# Dataset content:
+--
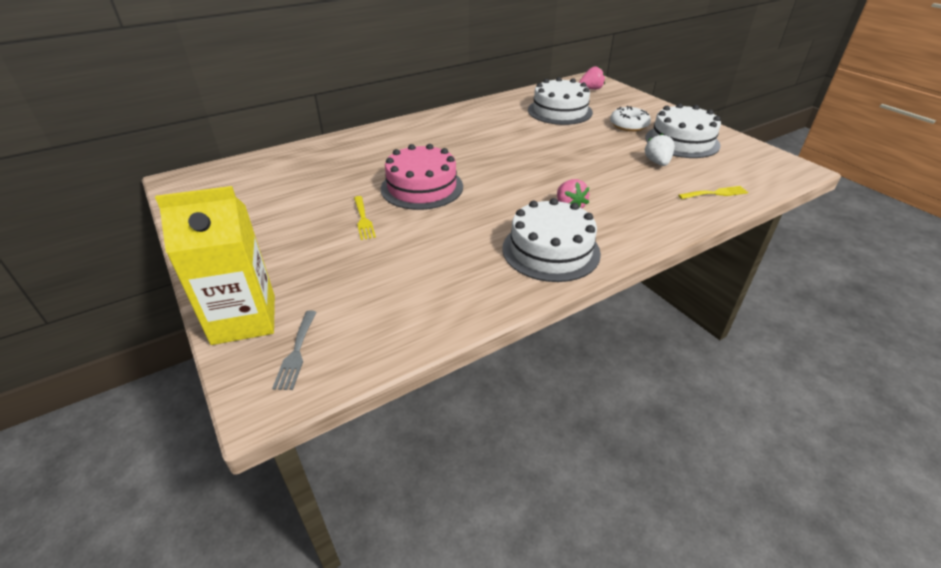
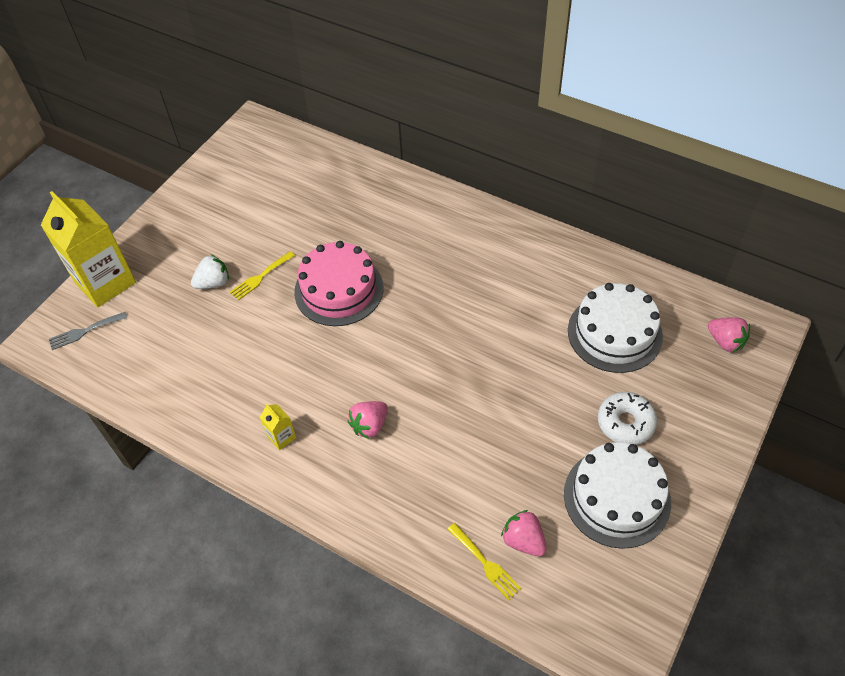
camera: 65 degrees right, 15 degrees up
(551, 250) = (281, 437): white cake -> yellow carton
(657, 162) = (530, 483): white strawberry -> white strawberry (213, 283)
(702, 176) = (523, 540): none -> pink strawberry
+--
# What you need to do:
The response must consist solely of the lines from the one with "(551, 250) = (281, 437): white" through the end of the listing above, copied exactly; please include the first and the last.

# Written solution:
(551, 250) = (281, 437): white cake -> yellow carton
(657, 162) = (530, 483): white strawberry -> white strawberry (213, 283)
(702, 176) = (523, 540): none -> pink strawberry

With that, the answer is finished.